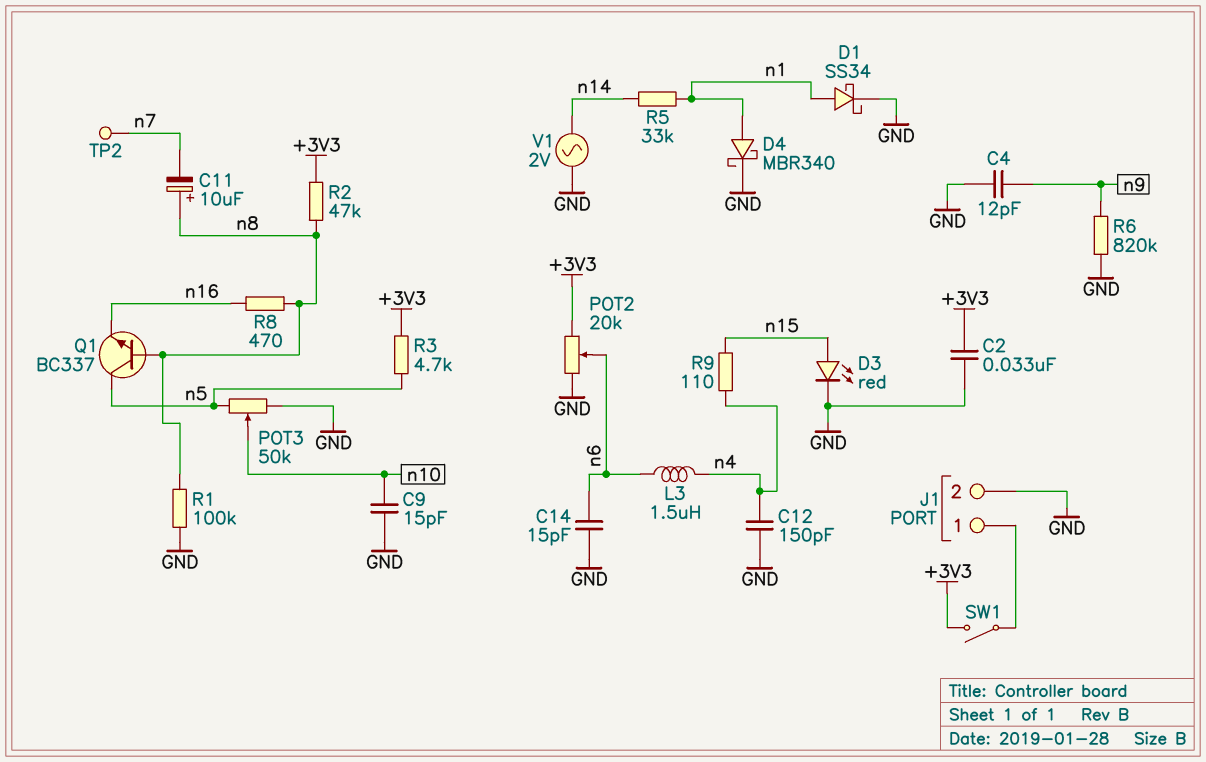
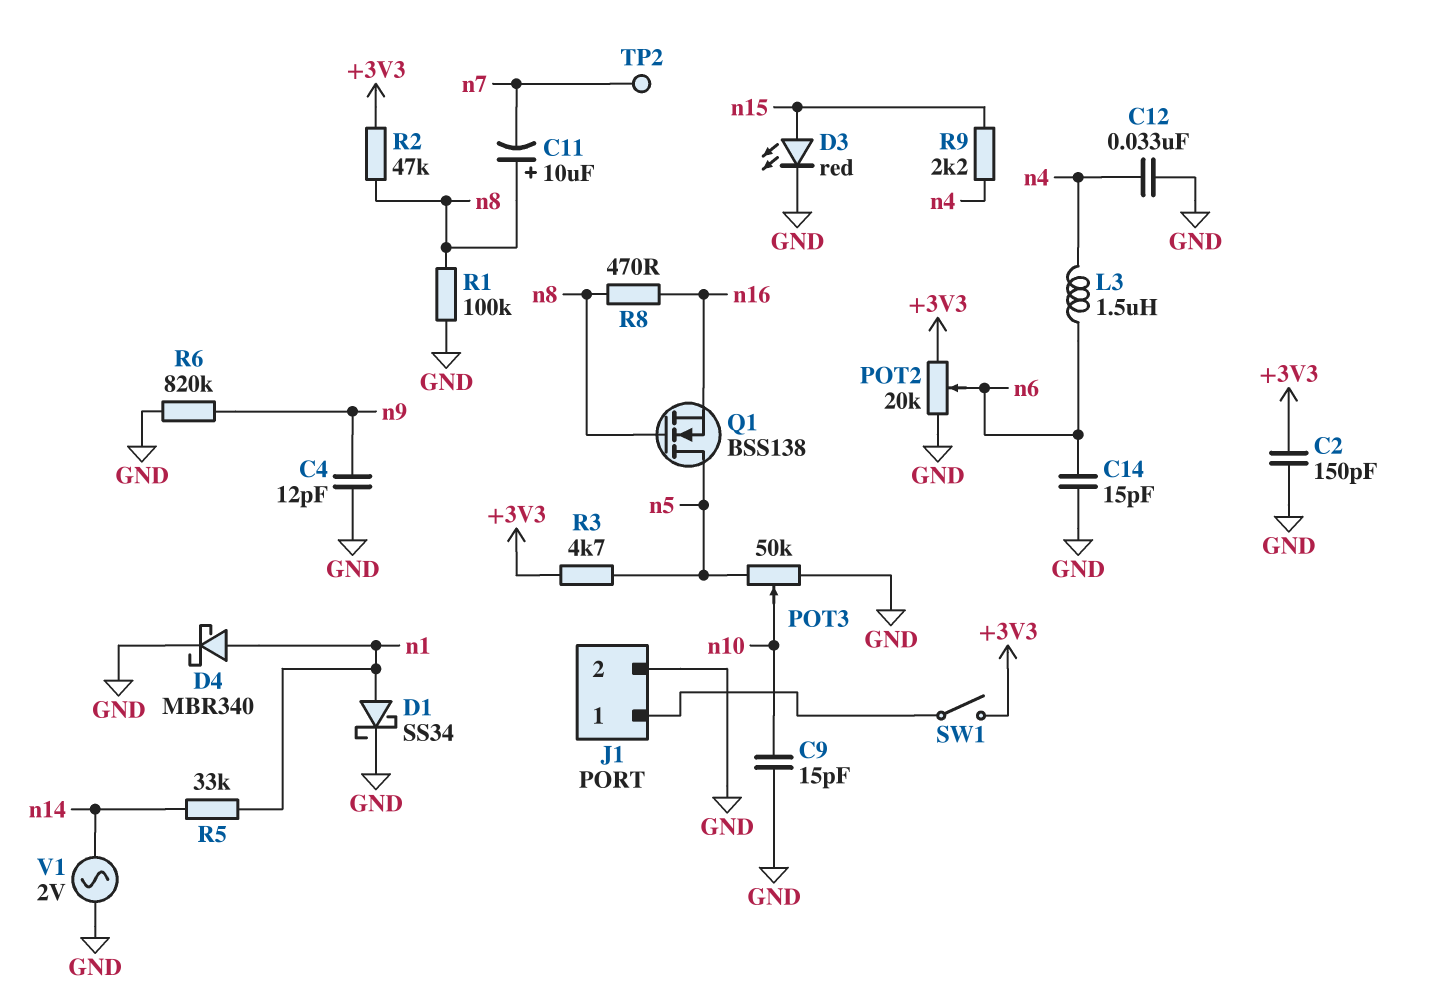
C2: 33nF (+3V3, GND) -> 150pF (+3V3, GND)
C12: 150pF (GND, n4) -> 33nF (GND, n4)
Q1: NPN BC337 (B n8, C n5, E n16) -> NMOS BSS138 (G n8, D n5, S n16)
R9: 110 (n4, n15) -> 2.2k (n4, n15)

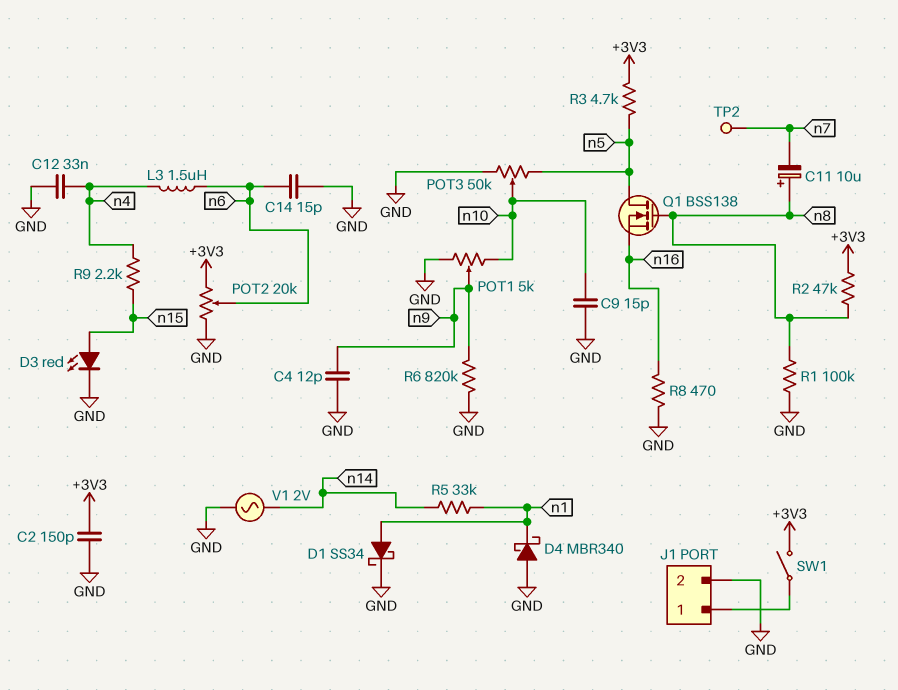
D4: schottky MBR340 (A n1, K GND) -> schottky MBR340 (A GND, K n1)
POT1: none -> 5k (GND, n10, wiper n9)
R8: 470 (n8, n16) -> 470 (GND, n16)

§

• Task to carry out: Excluding all pictures, reproduce the records exactly as they appear above.

• Your solution:
C2: 33nF (+3V3, GND) -> 150pF (+3V3, GND)
C12: 150pF (GND, n4) -> 33nF (GND, n4)
Q1: NPN BC337 (B n8, C n5, E n16) -> NMOS BSS138 (G n8, D n5, S n16)
R9: 110 (n4, n15) -> 2.2k (n4, n15)

D4: schottky MBR340 (A n1, K GND) -> schottky MBR340 (A GND, K n1)
POT1: none -> 5k (GND, n10, wiper n9)
R8: 470 (n8, n16) -> 470 (GND, n16)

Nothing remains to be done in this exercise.